■ To-do item: Whatever appears in the data below, copy it exactly.

■ Provided information:
⟨

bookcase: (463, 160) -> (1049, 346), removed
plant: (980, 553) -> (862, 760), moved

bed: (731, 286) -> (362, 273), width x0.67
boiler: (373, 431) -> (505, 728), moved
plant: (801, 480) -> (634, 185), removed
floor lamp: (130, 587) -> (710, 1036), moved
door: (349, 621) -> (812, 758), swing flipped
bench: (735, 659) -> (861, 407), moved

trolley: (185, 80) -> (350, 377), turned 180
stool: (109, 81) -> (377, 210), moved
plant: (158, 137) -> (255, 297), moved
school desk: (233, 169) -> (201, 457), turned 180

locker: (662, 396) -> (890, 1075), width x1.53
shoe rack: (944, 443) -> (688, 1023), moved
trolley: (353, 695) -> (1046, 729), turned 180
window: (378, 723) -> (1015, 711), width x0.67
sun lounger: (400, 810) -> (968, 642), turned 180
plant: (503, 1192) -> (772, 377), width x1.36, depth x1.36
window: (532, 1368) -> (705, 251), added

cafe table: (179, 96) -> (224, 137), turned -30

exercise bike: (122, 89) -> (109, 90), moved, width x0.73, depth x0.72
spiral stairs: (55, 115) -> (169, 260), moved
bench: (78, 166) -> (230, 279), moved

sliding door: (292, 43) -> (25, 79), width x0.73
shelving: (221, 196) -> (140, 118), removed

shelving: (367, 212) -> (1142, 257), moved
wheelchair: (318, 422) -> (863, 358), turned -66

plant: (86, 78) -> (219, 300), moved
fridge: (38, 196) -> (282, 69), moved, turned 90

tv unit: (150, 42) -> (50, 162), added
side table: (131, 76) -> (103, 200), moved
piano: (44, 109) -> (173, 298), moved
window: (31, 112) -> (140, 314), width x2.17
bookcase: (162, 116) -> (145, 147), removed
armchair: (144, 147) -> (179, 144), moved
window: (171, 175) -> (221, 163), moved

⟩

■ Solution to the problem:
bookcase: (463, 160) -> (1049, 346), removed
plant: (980, 553) -> (862, 760), moved

bed: (731, 286) -> (362, 273), width x0.67
boiler: (373, 431) -> (505, 728), moved
plant: (801, 480) -> (634, 185), removed
floor lamp: (130, 587) -> (710, 1036), moved
door: (349, 621) -> (812, 758), swing flipped
bench: (735, 659) -> (861, 407), moved

trolley: (185, 80) -> (350, 377), turned 180
stool: (109, 81) -> (377, 210), moved
plant: (158, 137) -> (255, 297), moved
school desk: (233, 169) -> (201, 457), turned 180

locker: (662, 396) -> (890, 1075), width x1.53
shoe rack: (944, 443) -> (688, 1023), moved
trolley: (353, 695) -> (1046, 729), turned 180
window: (378, 723) -> (1015, 711), width x0.67
sun lounger: (400, 810) -> (968, 642), turned 180
plant: (503, 1192) -> (772, 377), width x1.36, depth x1.36
window: (532, 1368) -> (705, 251), added

cafe table: (179, 96) -> (224, 137), turned -30

exercise bike: (122, 89) -> (109, 90), moved, width x0.73, depth x0.72
spiral stairs: (55, 115) -> (169, 260), moved
bench: (78, 166) -> (230, 279), moved

sliding door: (292, 43) -> (25, 79), width x0.73
shelving: (221, 196) -> (140, 118), removed

shelving: (367, 212) -> (1142, 257), moved
wheelchair: (318, 422) -> (863, 358), turned -66

plant: (86, 78) -> (219, 300), moved
fridge: (38, 196) -> (282, 69), moved, turned 90

tv unit: (150, 42) -> (50, 162), added
side table: (131, 76) -> (103, 200), moved
piano: (44, 109) -> (173, 298), moved
window: (31, 112) -> (140, 314), width x2.17
bookcase: (162, 116) -> (145, 147), removed
armchair: (144, 147) -> (179, 144), moved
window: (171, 175) -> (221, 163), moved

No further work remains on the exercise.